▶ DATA EXCERPTS:
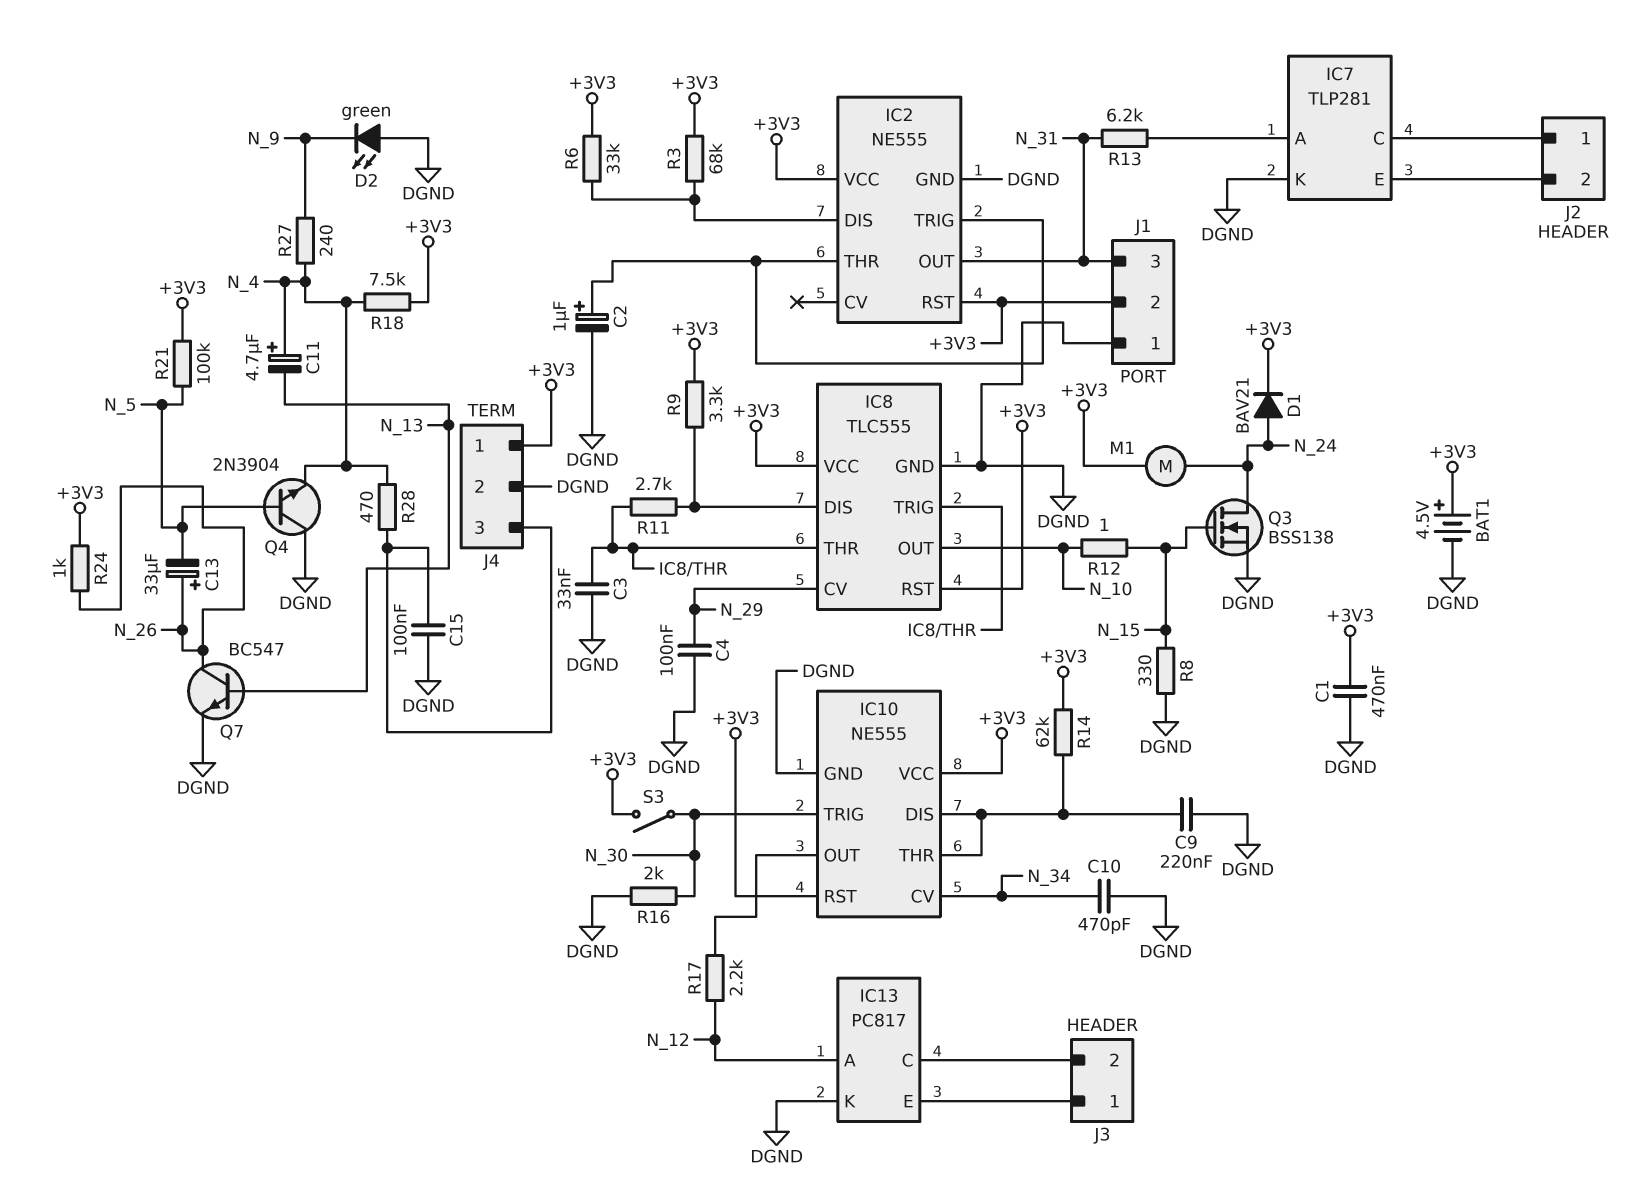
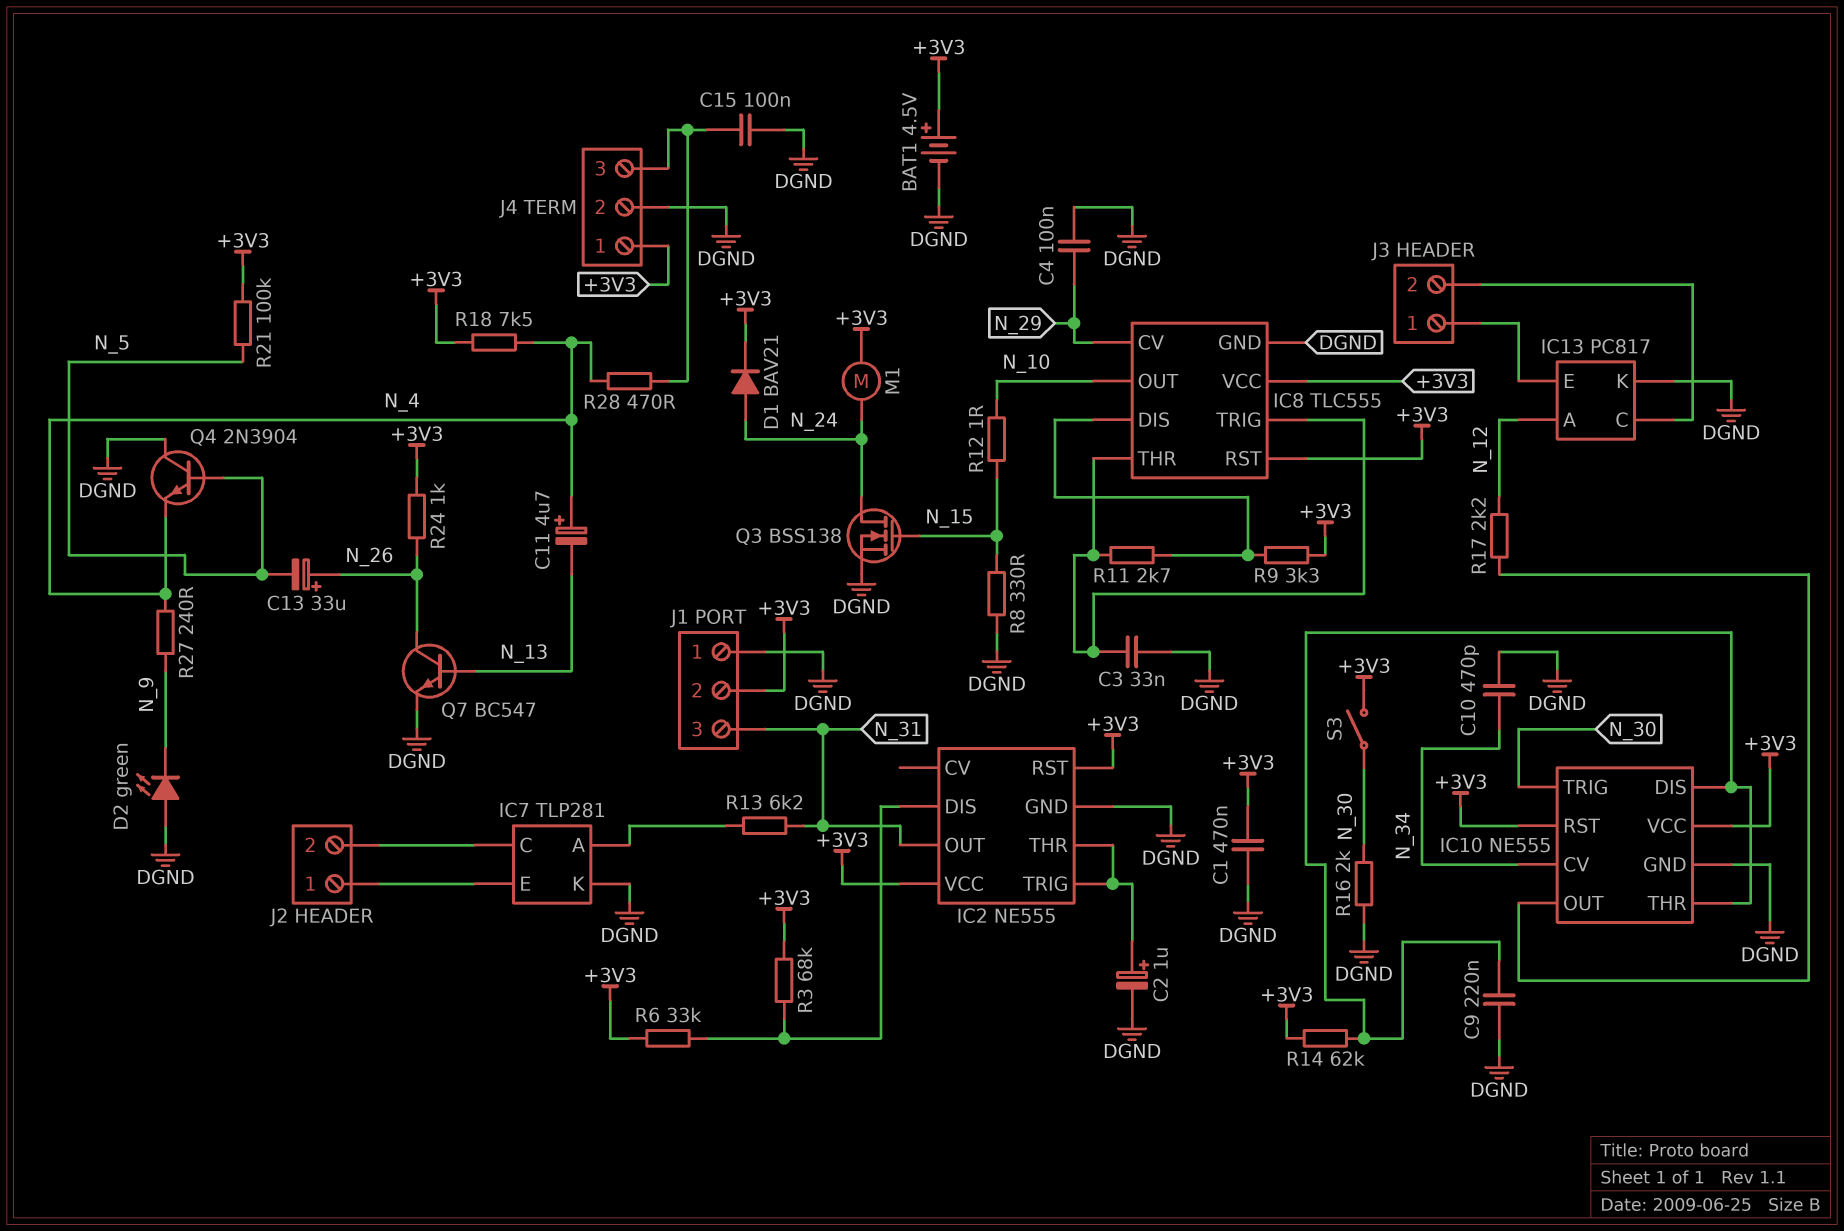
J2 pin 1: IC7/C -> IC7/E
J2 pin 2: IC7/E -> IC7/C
---
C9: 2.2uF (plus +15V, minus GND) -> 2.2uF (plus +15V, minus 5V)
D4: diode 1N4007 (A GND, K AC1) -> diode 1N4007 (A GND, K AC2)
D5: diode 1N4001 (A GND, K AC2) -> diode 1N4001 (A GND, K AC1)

▶ TASK DETAILS: Count up every line above that has the word "diode" in it; answer with the number alone.

▶ SOLUTION BELOW: 2